EXERCISE INSTRUCTIONS:
Only the text belongs in the copy. Transcribe the data exactly and drop any pictures.

__________

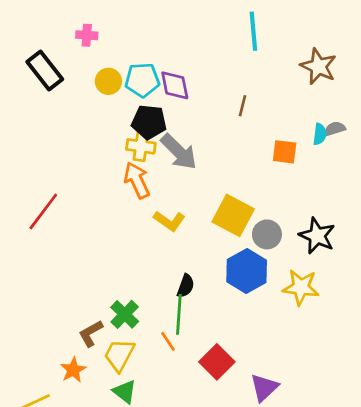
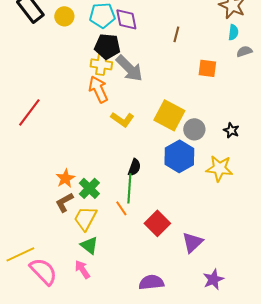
yellow circle: (108, 81) -> (64, 16), moved
cyan semicircle: (320, 134) -> (233, 32), moved
black star: (317, 236) -> (231, 130), size x0.6
orange star: (73, 370) -> (65, 178), moved

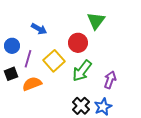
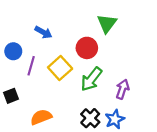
black square: (11, 74) -> (11, 96), moved
orange semicircle: (32, 84) -> (41, 117), moved

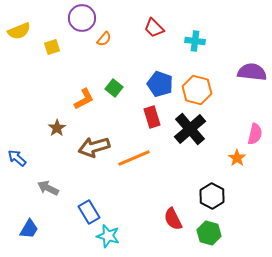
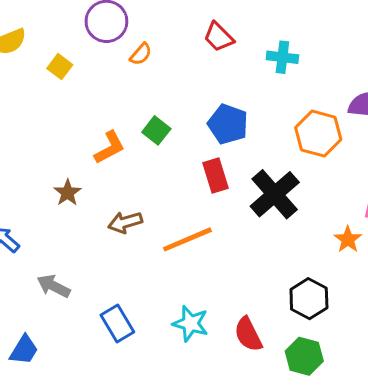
yellow square: (52, 47) -> (60, 67), turned -35
orange hexagon: (197, 90) -> (318, 134), moved
brown arrow: (94, 147) -> (125, 222), size x0.7
cyan star: (108, 236) -> (191, 323), moved

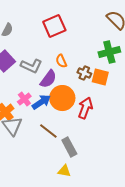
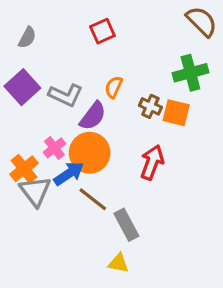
red square: (54, 26) -> (102, 31), size x0.7
orange semicircle: (61, 61) -> (114, 87), turned 48
orange circle: (62, 98) -> (90, 153), moved
blue arrow: (41, 102) -> (69, 174), moved

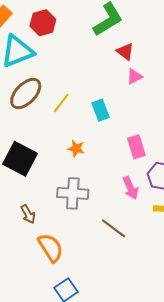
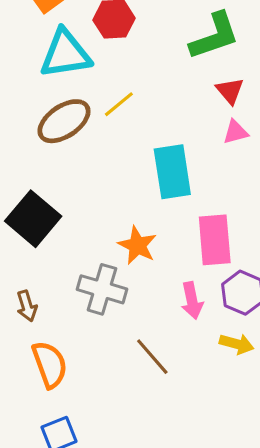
yellow line: (61, 103) -> (119, 104), moved
cyan rectangle: (100, 110) -> (172, 172), size x1.6
pink rectangle: (136, 147) -> (215, 240), size x1.4
orange star: (76, 149) -> (137, 245), moved, size x1.4

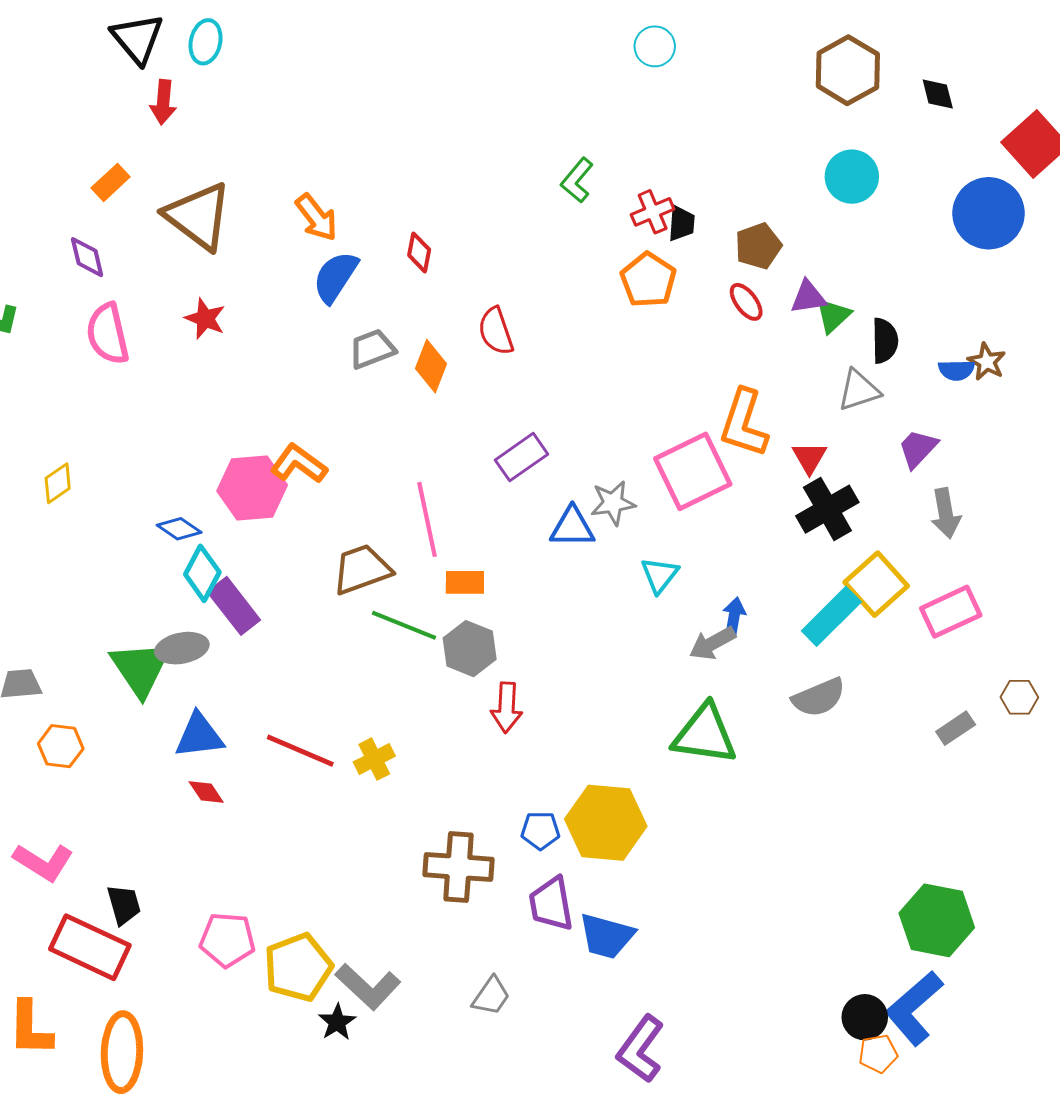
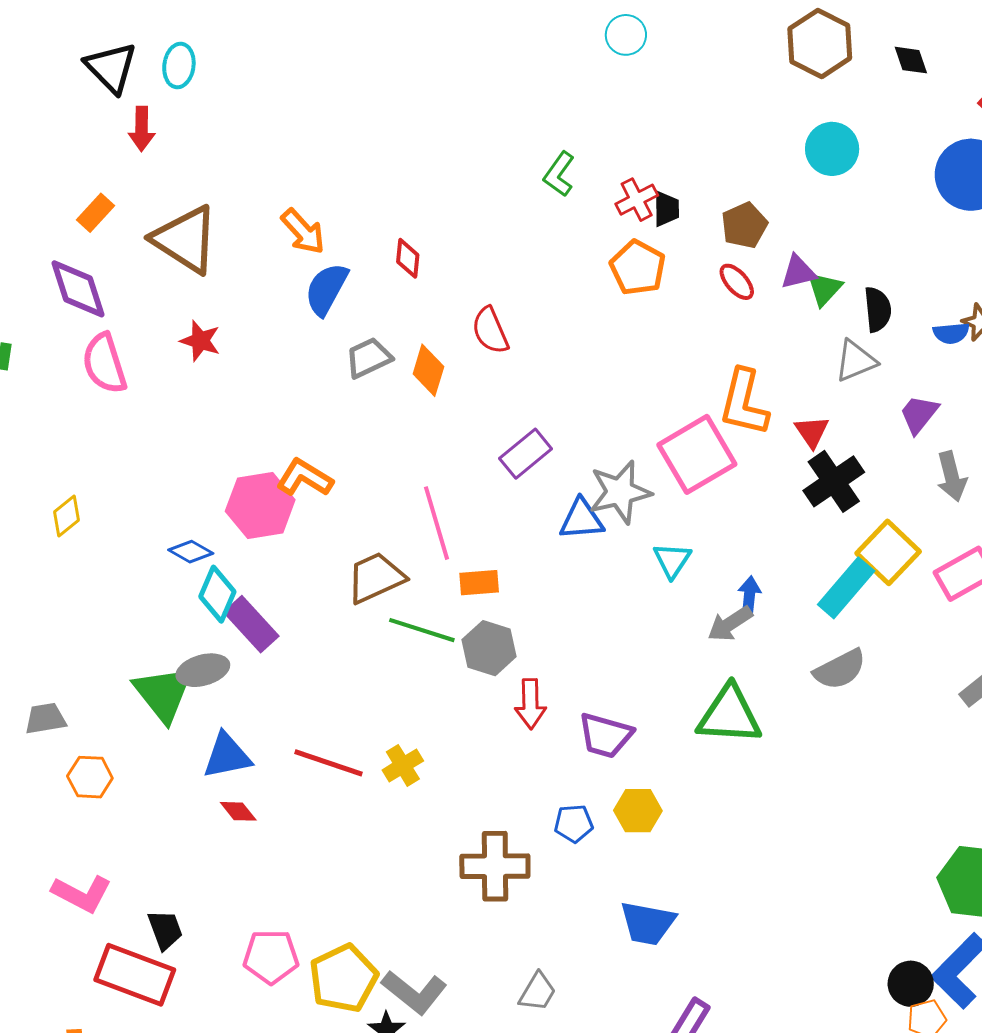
purple diamond: (87, 257) -> (78, 289), size x1.5
gray star: (613, 503) -> (620, 492), size x1.4
yellow hexagon: (606, 823) -> (638, 811), size x0.6
purple trapezoid: (551, 904) -> (605, 735), moved, turned -60

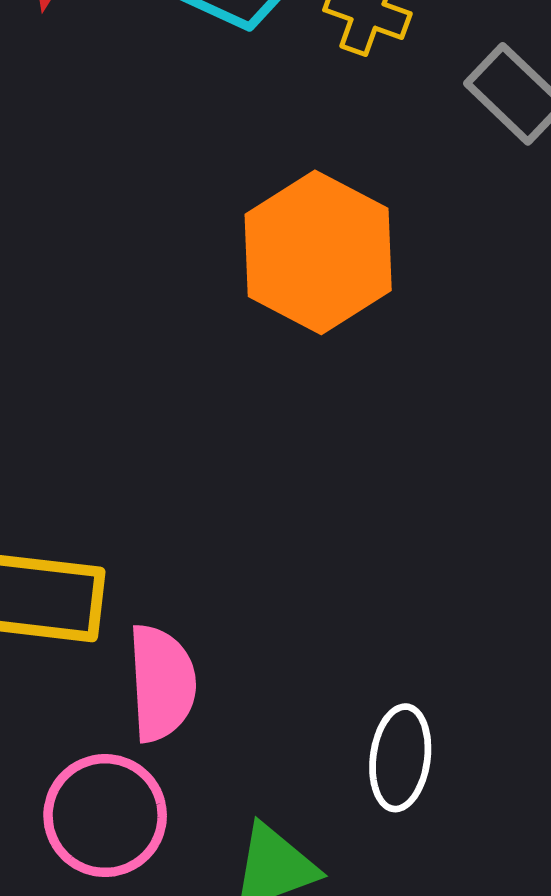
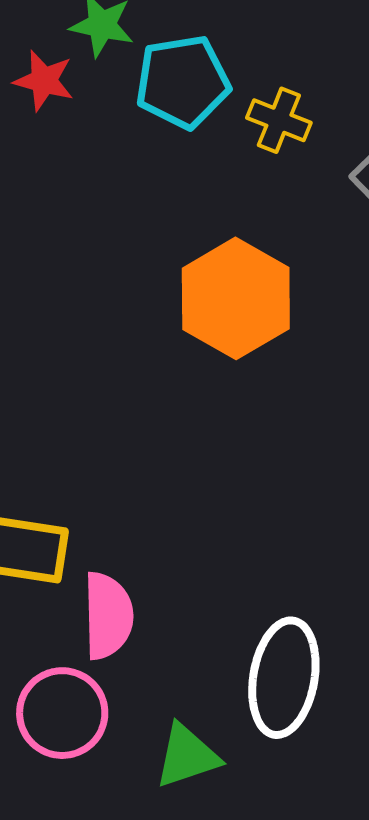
white ellipse: (400, 758) -> (284, 678), size x1.5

__________

TASK RESULT:
yellow circle: (108, 81) -> (64, 16), moved
cyan semicircle: (320, 134) -> (233, 32), moved
black star: (317, 236) -> (231, 130), size x0.6
orange star: (73, 370) -> (65, 178), moved

black square: (11, 74) -> (11, 96), moved
orange semicircle: (32, 84) -> (41, 117), moved

yellow square: (52, 47) -> (60, 67), turned -35
orange hexagon: (197, 90) -> (318, 134), moved
brown arrow: (94, 147) -> (125, 222), size x0.7
cyan star: (108, 236) -> (191, 323), moved

red square: (54, 26) -> (102, 31), size x0.7
orange semicircle: (61, 61) -> (114, 87), turned 48
orange circle: (62, 98) -> (90, 153), moved
blue arrow: (41, 102) -> (69, 174), moved

yellow line: (61, 103) -> (119, 104), moved
cyan rectangle: (100, 110) -> (172, 172), size x1.6
pink rectangle: (136, 147) -> (215, 240), size x1.4
orange star: (76, 149) -> (137, 245), moved, size x1.4

purple diamond: (87, 257) -> (78, 289), size x1.5
gray star: (613, 503) -> (620, 492), size x1.4
yellow hexagon: (606, 823) -> (638, 811), size x0.6
purple trapezoid: (551, 904) -> (605, 735), moved, turned -60

white ellipse: (400, 758) -> (284, 678), size x1.5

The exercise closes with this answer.